[Edit difference data]
============================================================

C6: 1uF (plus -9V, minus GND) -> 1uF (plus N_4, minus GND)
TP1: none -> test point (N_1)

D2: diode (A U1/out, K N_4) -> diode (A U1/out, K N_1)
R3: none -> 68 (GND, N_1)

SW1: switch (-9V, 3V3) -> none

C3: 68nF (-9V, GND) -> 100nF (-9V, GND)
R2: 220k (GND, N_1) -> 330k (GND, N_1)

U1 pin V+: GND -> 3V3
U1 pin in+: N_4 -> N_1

============================================================

Run a filter over the data above and keep each line that contains the word "none".

TP1: none -> test point (N_1)
R3: none -> 68 (GND, N_1)
SW1: switch (-9V, 3V3) -> none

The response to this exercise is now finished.